Extracted information section start

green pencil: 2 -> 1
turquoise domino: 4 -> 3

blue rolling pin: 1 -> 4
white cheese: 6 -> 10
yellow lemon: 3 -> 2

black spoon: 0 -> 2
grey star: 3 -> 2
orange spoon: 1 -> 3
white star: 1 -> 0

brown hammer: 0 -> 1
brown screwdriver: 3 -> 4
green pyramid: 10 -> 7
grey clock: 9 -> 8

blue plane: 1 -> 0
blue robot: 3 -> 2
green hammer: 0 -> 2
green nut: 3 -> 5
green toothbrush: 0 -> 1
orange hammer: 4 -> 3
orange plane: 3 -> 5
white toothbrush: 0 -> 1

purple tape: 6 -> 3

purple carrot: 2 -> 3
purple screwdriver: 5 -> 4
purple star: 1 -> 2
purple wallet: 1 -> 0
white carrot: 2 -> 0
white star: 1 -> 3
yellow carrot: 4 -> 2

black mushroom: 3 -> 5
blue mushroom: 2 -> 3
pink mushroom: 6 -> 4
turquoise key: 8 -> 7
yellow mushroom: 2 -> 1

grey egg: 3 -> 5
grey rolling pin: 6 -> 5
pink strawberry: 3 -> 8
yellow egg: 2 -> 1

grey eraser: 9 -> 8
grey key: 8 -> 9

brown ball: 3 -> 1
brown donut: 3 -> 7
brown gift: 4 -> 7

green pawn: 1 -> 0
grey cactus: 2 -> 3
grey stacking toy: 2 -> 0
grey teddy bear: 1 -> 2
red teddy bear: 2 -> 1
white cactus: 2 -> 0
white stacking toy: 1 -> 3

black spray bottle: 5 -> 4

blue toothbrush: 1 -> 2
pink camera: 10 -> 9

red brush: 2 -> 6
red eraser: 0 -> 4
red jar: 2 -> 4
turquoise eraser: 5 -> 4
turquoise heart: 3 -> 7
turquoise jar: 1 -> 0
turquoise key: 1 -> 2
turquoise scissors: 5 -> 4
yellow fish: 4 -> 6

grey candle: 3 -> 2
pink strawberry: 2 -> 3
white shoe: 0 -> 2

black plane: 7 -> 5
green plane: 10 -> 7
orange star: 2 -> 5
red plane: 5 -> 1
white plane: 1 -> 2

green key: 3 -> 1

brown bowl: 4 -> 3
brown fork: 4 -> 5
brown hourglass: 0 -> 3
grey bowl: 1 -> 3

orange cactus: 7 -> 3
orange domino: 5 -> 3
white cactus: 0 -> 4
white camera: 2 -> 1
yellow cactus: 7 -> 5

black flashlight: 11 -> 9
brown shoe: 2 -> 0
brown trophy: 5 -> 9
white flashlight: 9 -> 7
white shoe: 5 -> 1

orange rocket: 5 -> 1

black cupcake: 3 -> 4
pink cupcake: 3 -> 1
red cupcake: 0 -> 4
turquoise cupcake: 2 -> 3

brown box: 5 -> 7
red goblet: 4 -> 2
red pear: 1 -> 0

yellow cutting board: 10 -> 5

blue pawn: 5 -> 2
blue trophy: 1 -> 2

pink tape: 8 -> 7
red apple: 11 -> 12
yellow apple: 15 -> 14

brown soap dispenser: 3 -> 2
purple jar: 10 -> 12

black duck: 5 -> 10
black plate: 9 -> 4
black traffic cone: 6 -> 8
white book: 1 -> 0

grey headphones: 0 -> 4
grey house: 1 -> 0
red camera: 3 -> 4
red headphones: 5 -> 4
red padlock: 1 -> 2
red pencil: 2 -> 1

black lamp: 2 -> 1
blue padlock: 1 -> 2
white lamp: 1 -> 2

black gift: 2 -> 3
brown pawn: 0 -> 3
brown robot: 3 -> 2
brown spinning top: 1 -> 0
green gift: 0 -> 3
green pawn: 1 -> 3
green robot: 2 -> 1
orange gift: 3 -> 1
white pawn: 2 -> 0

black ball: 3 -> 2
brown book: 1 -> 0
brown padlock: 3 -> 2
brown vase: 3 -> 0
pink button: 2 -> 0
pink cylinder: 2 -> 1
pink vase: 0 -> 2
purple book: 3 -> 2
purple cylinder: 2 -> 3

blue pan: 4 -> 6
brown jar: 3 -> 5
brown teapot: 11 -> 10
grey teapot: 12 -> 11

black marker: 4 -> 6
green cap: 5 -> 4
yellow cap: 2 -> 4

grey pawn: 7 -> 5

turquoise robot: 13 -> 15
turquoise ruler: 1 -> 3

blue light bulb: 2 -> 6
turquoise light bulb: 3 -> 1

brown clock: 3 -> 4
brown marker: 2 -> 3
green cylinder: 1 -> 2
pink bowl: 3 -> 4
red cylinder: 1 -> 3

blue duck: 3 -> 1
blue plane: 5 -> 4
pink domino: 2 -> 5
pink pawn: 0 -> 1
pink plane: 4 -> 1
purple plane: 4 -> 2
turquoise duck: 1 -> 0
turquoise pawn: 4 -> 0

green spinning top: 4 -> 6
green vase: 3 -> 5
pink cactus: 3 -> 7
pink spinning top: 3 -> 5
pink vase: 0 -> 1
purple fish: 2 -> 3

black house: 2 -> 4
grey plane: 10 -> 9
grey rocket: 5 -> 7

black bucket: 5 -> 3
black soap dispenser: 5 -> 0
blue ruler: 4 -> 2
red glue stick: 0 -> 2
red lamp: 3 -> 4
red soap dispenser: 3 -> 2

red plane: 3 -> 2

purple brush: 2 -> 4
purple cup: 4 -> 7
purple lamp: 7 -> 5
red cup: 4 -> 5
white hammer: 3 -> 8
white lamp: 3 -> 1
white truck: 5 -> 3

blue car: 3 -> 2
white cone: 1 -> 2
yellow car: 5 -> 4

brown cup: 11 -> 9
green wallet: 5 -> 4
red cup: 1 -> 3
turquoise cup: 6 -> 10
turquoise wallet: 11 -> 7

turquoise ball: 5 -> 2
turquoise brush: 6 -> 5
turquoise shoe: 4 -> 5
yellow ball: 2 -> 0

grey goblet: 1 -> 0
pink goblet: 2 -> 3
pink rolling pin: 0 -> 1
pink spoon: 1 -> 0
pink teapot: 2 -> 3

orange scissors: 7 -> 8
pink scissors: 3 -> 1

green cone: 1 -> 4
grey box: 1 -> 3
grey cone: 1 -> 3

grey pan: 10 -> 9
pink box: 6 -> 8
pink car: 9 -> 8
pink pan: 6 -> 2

Extracted information section end

▶ Exercise aim: Only the lines containing "pawn" are needed; copy each of them from the data.

▶ Expected answer:
green pawn: 1 -> 0
blue pawn: 5 -> 2
brown pawn: 0 -> 3
green pawn: 1 -> 3
white pawn: 2 -> 0
grey pawn: 7 -> 5
pink pawn: 0 -> 1
turquoise pawn: 4 -> 0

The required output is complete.